**Exercise details**
Identify each line below that contains the word "dumbbell", and copy it out.

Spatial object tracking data
************
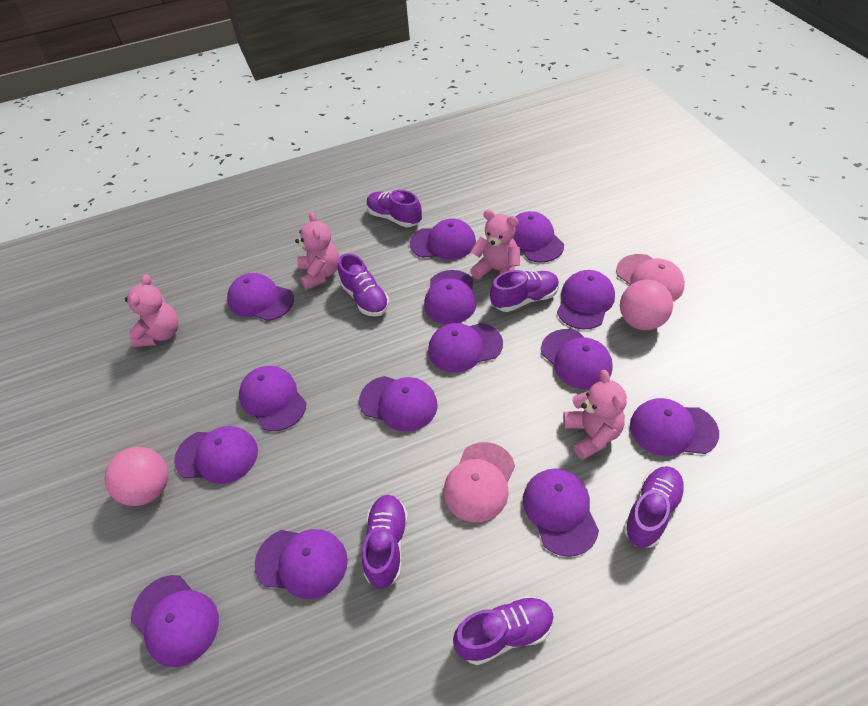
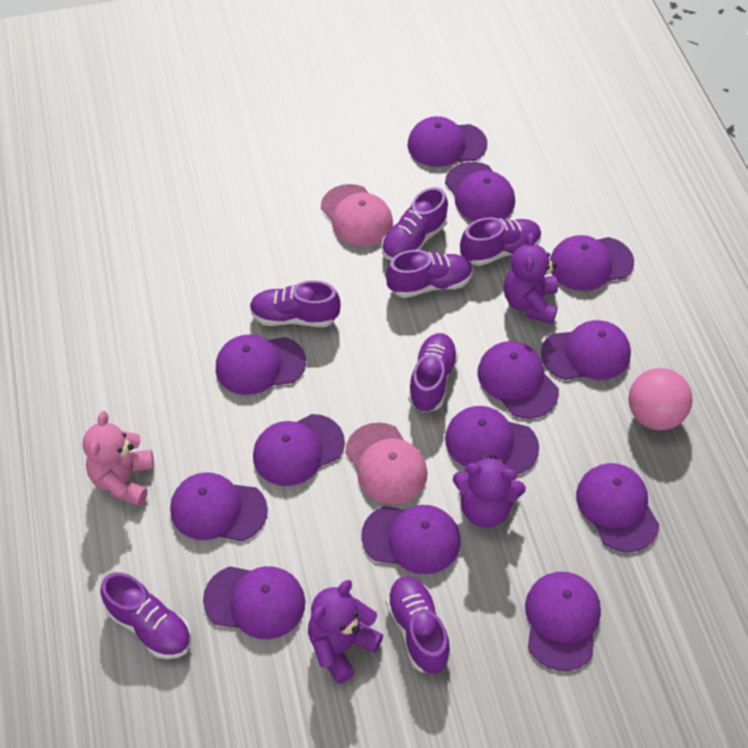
pink ball: 2 -> 1
pink teddy bear: 4 -> 1
purple cap: 14 -> 13
purple shoe: 6 -> 7
purple teddy bear: 0 -> 3

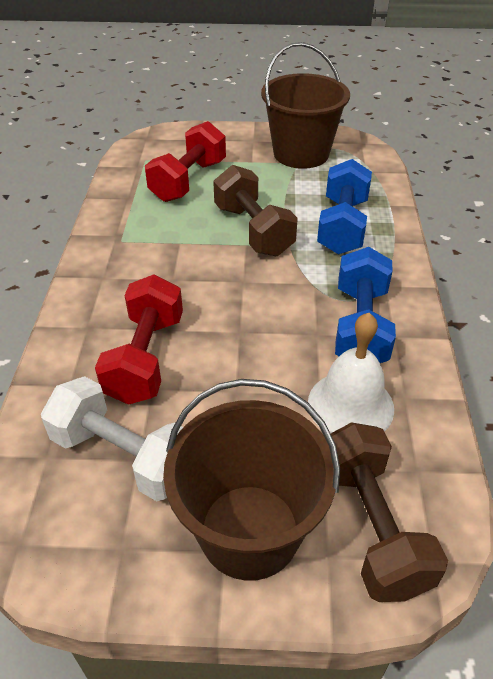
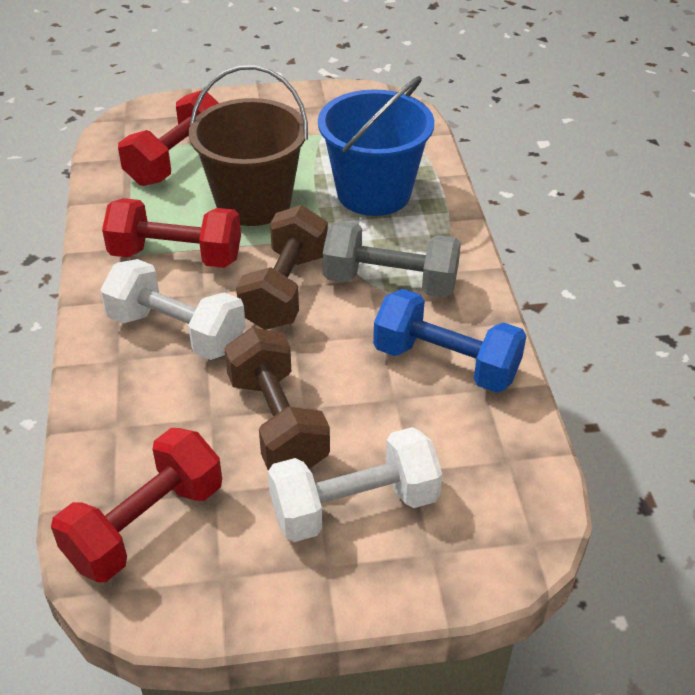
blue bucket: 0 -> 1
blue dumbbell: 2 -> 1
brown bucket: 2 -> 1
grey dumbbell: 0 -> 1
red dumbbell: 2 -> 3
white bell: 1 -> 0
white dumbbell: 1 -> 2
************
**Exercise solution**
blue dumbbell: 2 -> 1
grey dumbbell: 0 -> 1
red dumbbell: 2 -> 3
white dumbbell: 1 -> 2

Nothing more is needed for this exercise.